Written exercise
Please arrange the records as a Markdown table with the columns Row and Text, starting at the line that contains "bolted (261, 859)" and ending at the end of the records. Number each line in Row and leave out blank lines.

Dataset content
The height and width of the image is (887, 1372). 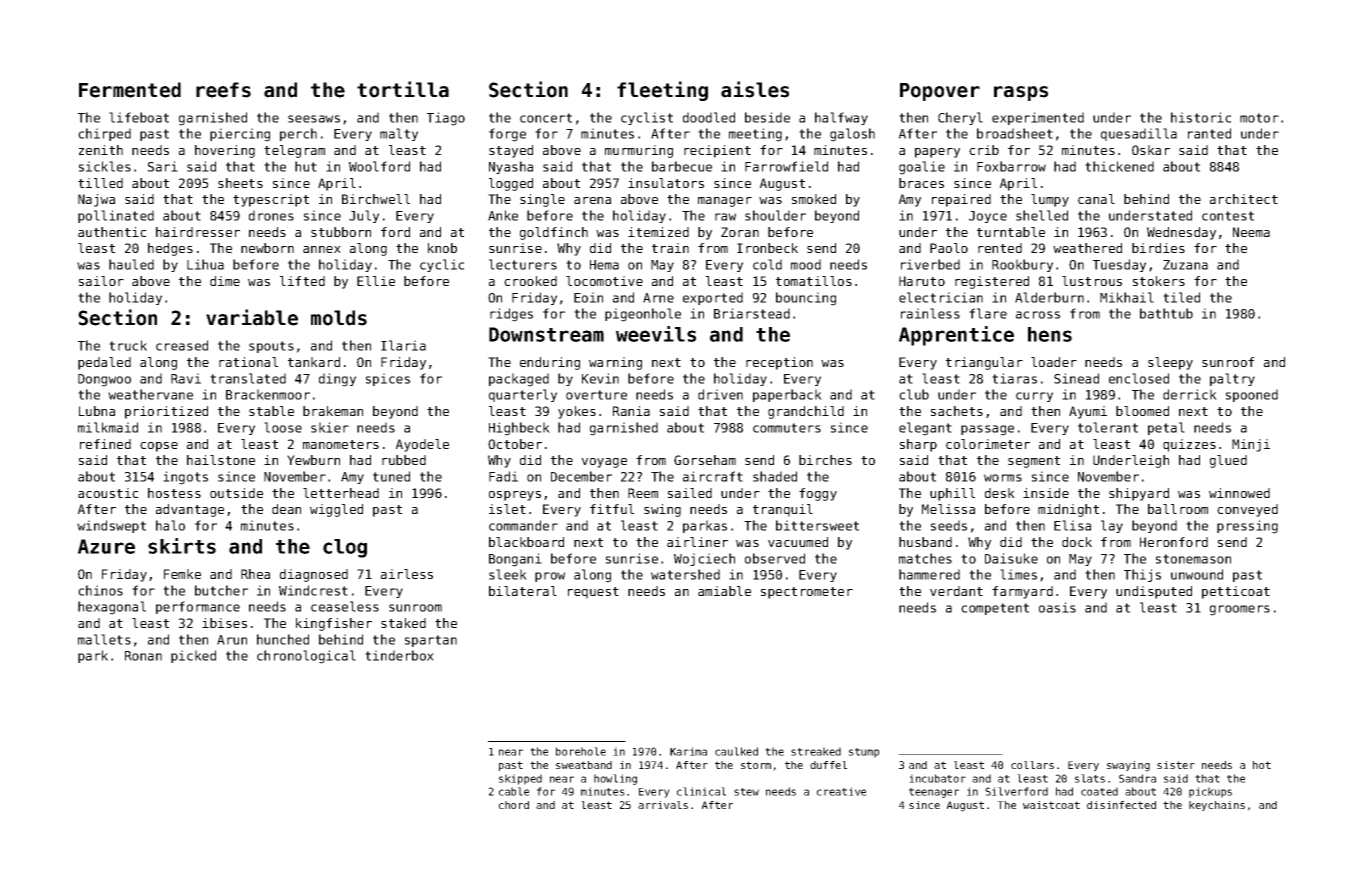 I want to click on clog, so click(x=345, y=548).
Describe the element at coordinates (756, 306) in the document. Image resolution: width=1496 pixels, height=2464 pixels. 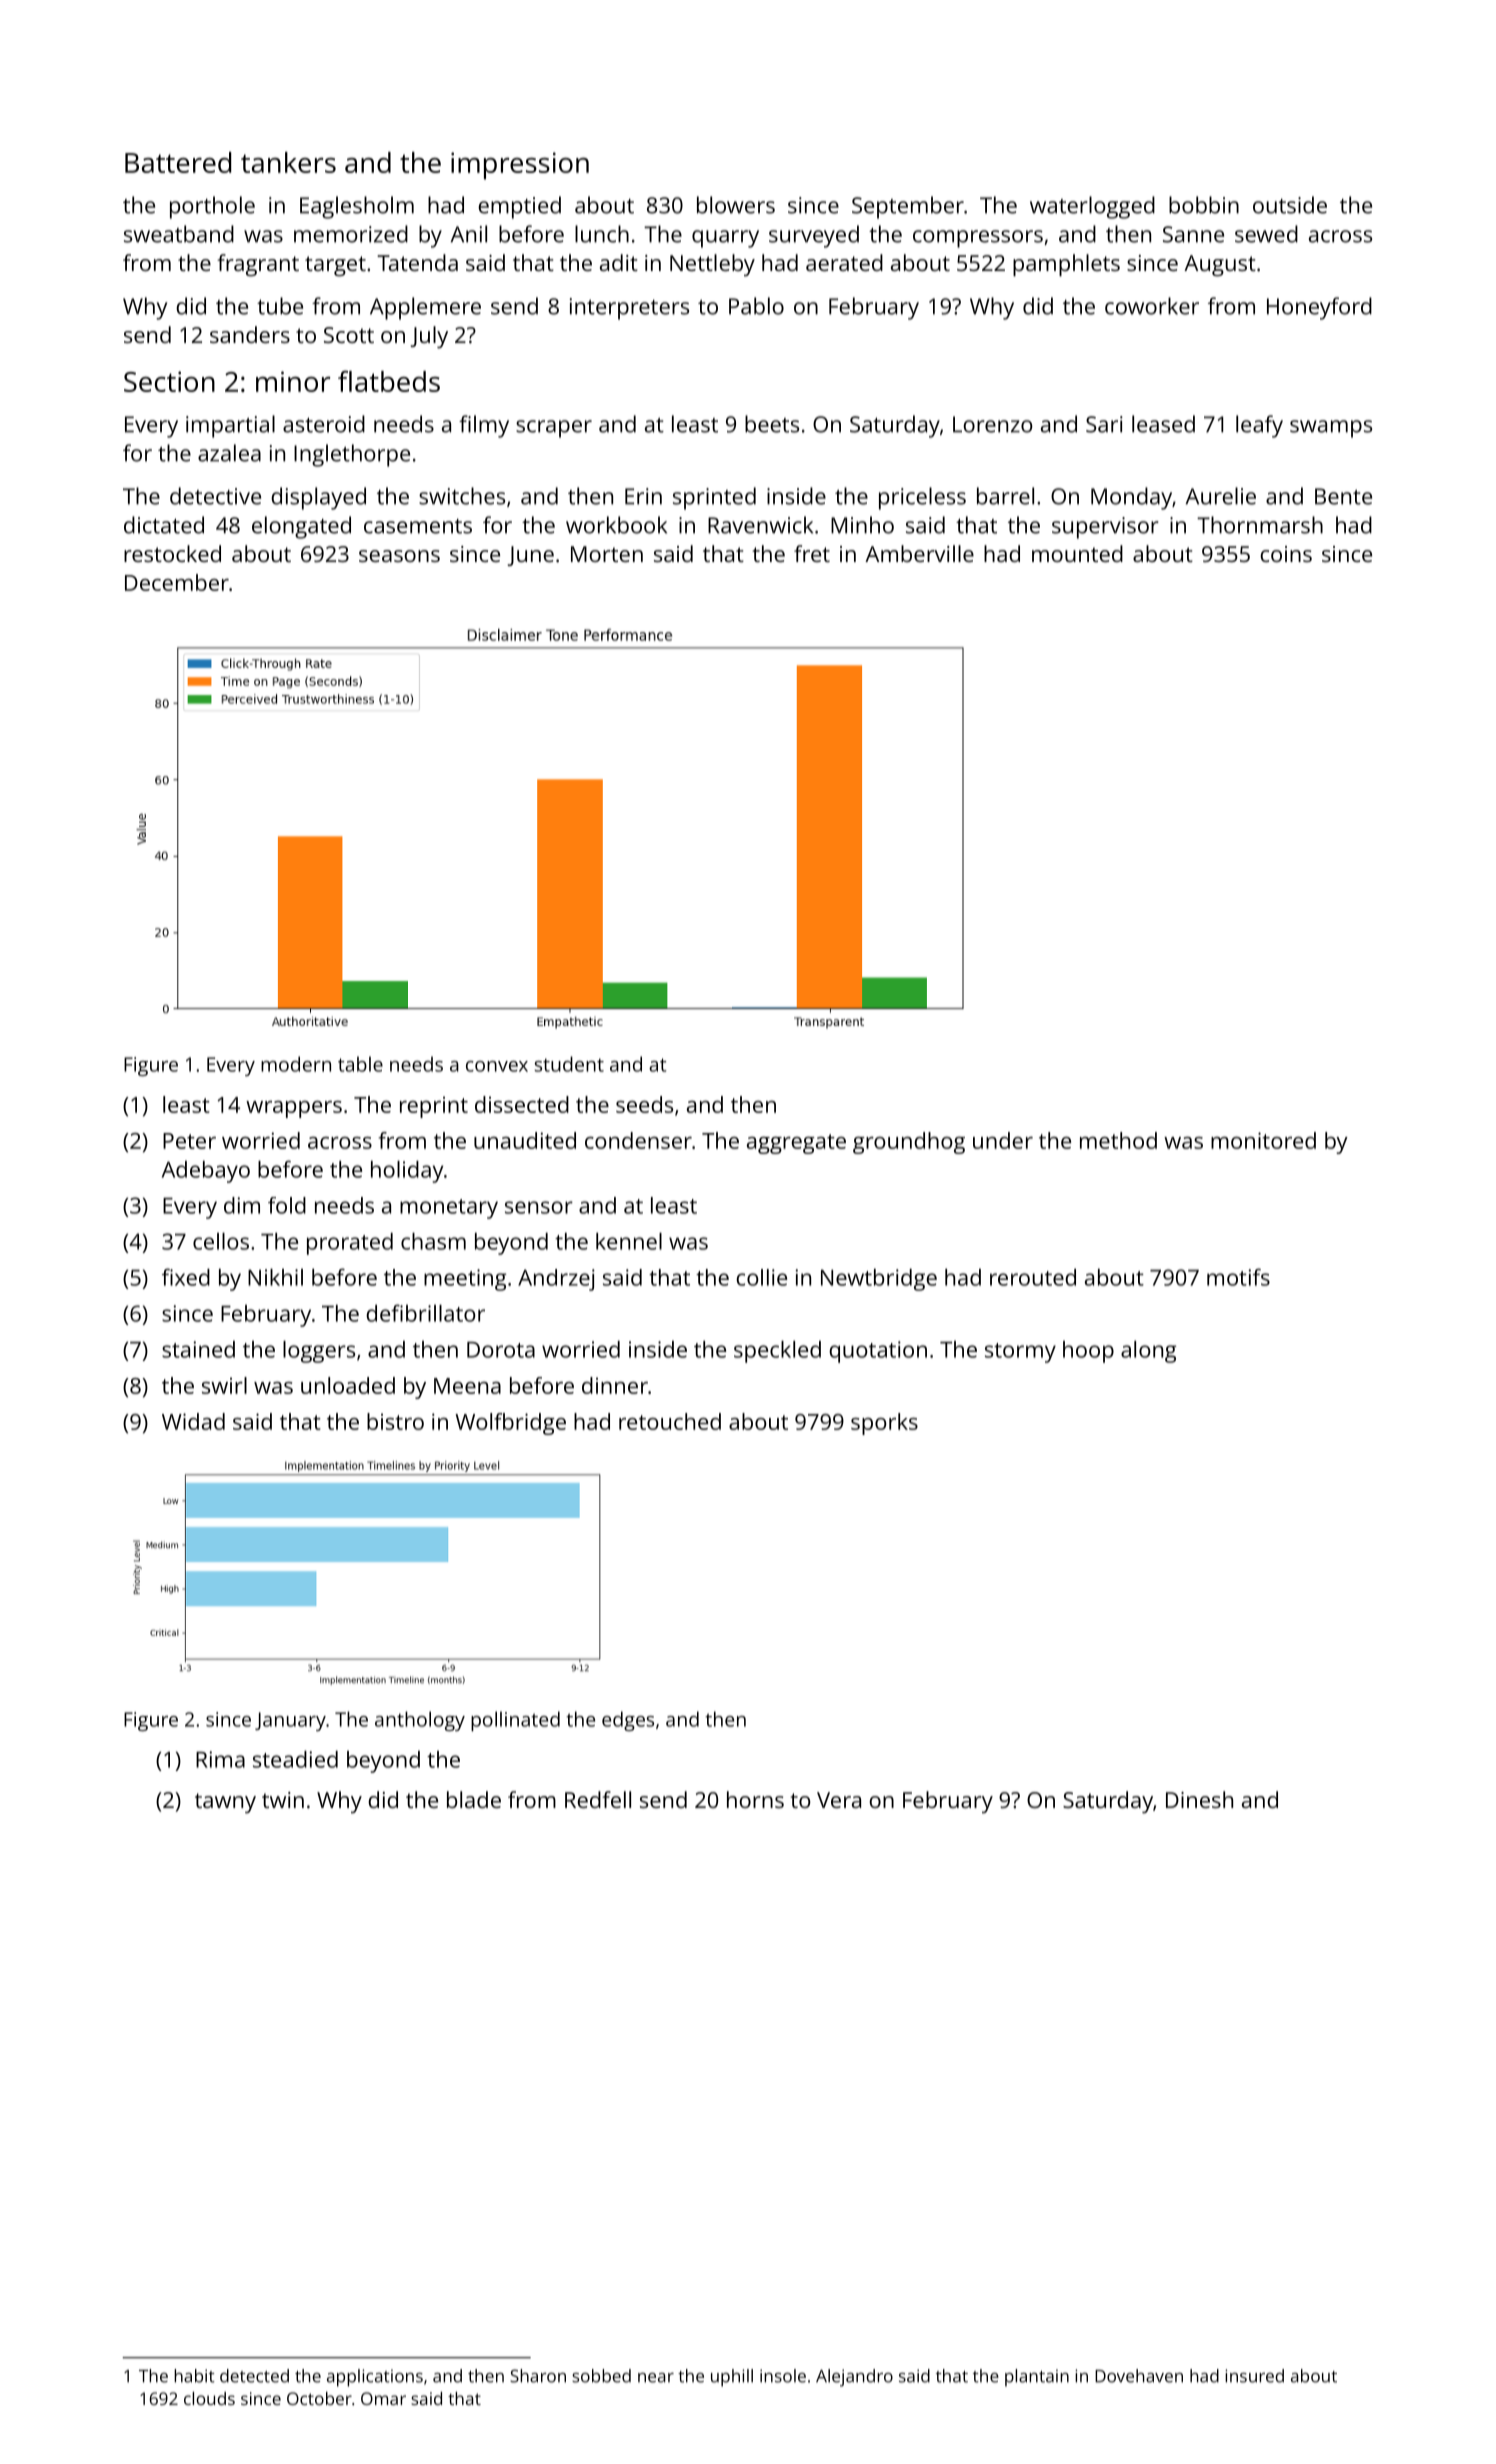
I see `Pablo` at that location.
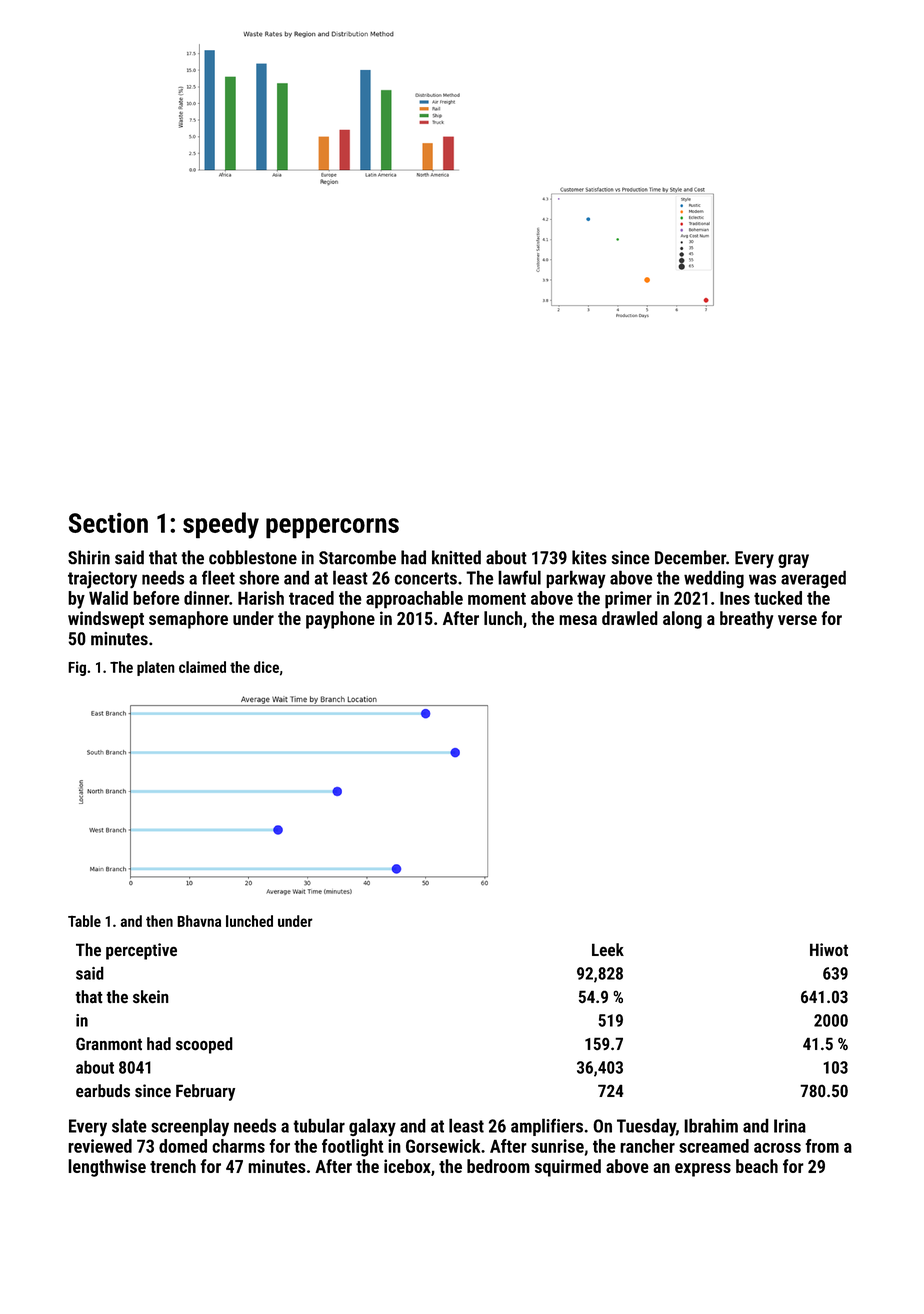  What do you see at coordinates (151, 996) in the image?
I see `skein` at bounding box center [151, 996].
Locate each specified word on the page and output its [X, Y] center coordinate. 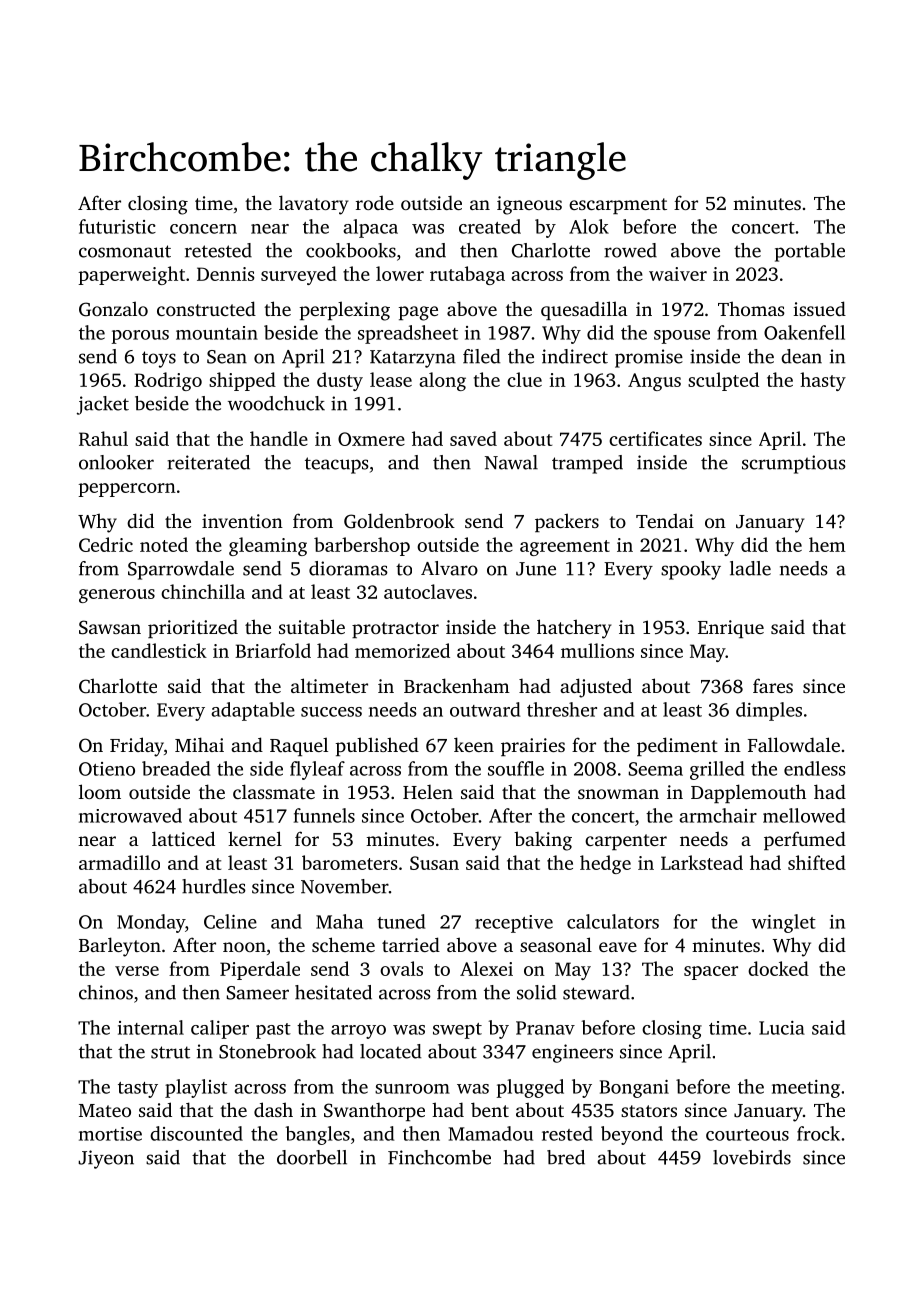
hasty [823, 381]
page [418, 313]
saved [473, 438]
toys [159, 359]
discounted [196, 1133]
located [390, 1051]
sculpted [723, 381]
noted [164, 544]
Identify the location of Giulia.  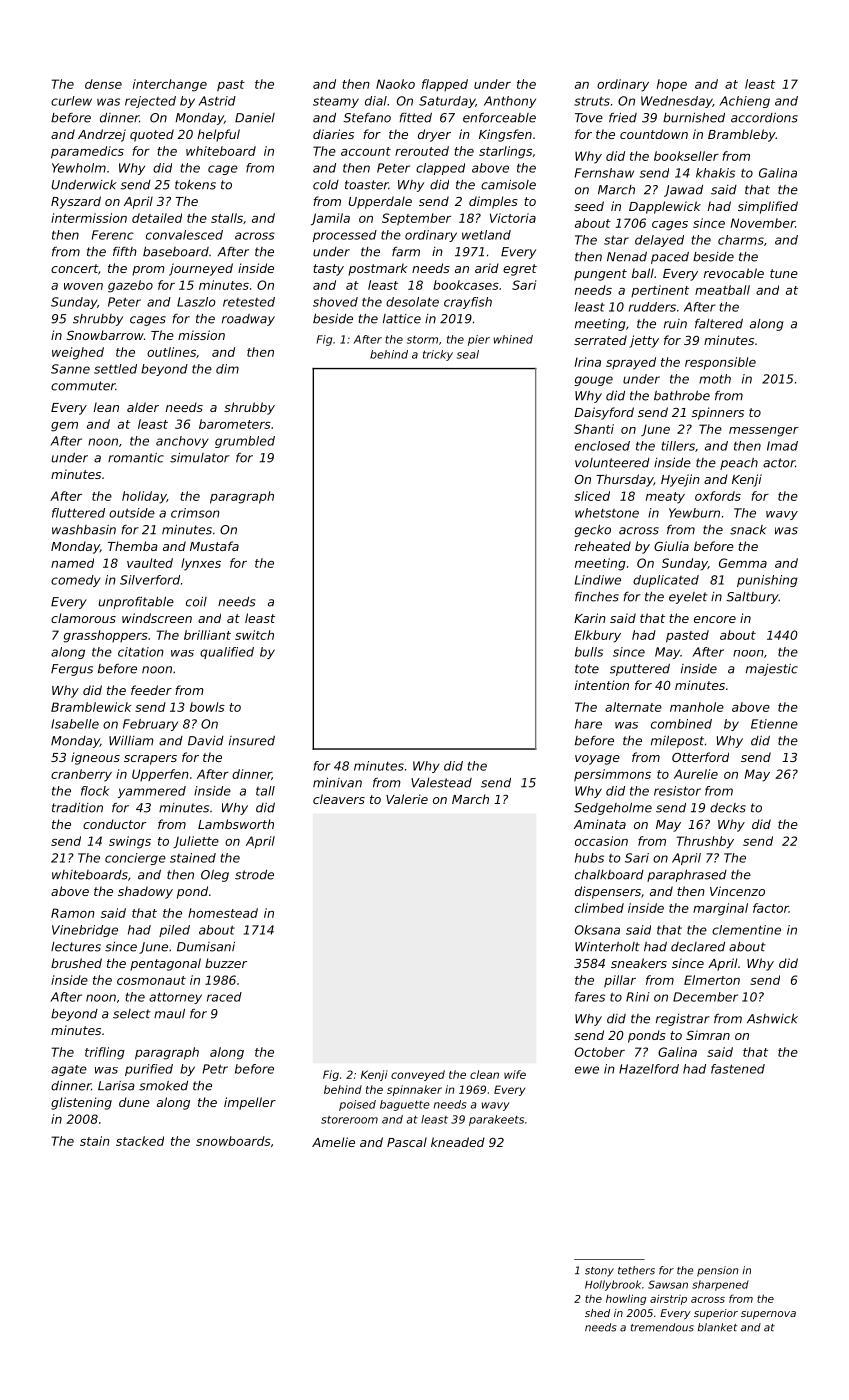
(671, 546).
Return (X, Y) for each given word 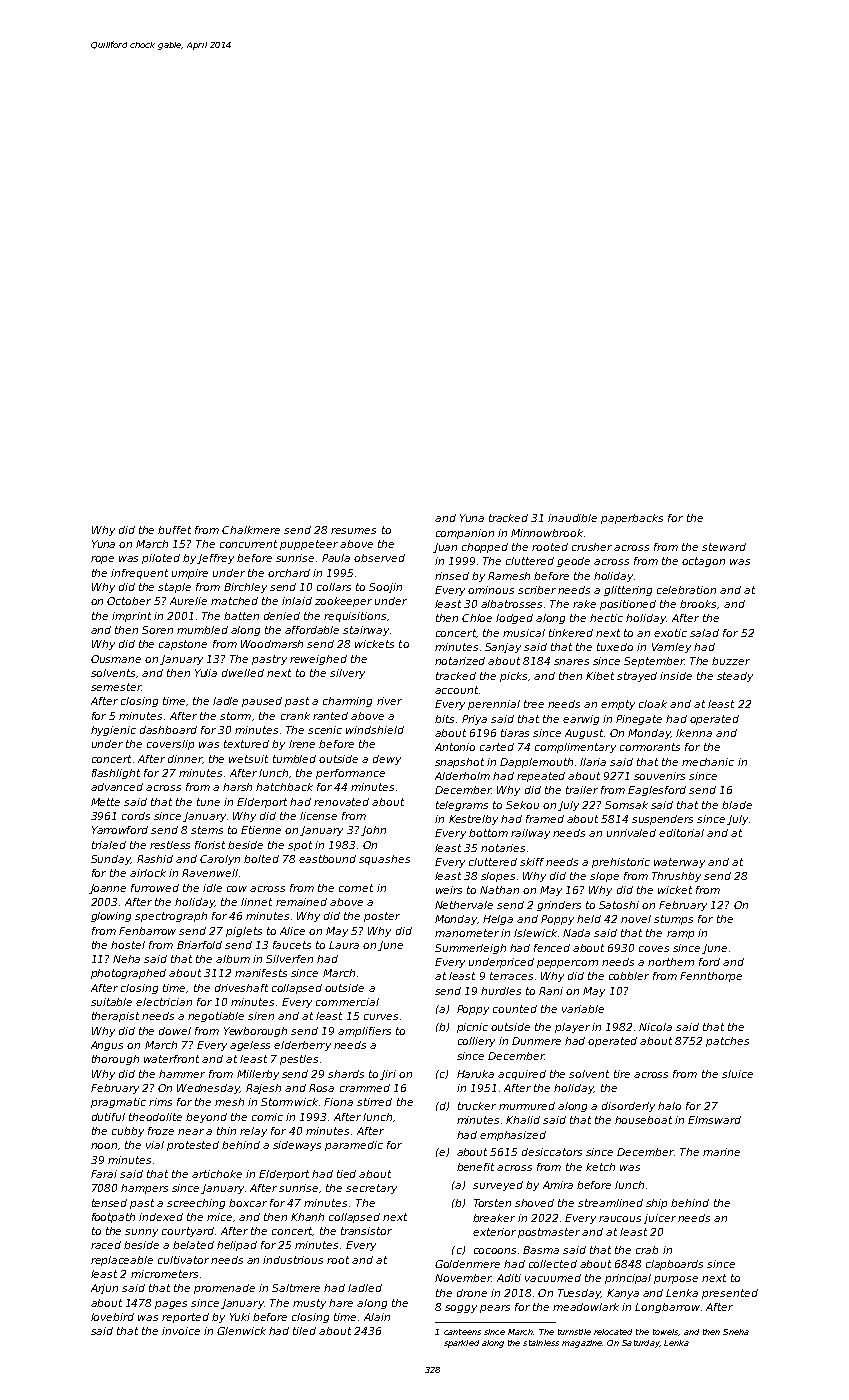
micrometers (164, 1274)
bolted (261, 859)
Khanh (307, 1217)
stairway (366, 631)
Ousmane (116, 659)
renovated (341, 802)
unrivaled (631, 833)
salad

Exercise answer
| Row | Text |
|---|---|
| 1 | bolted (261, 859) |
| 2 | Khanh (307, 1217) |
| 3 | stairway (366, 631) |
| 4 | Ousmane (116, 659) |
| 5 | renovated (341, 802) |
| 6 | unrivaled (631, 833) |
| 7 | salad |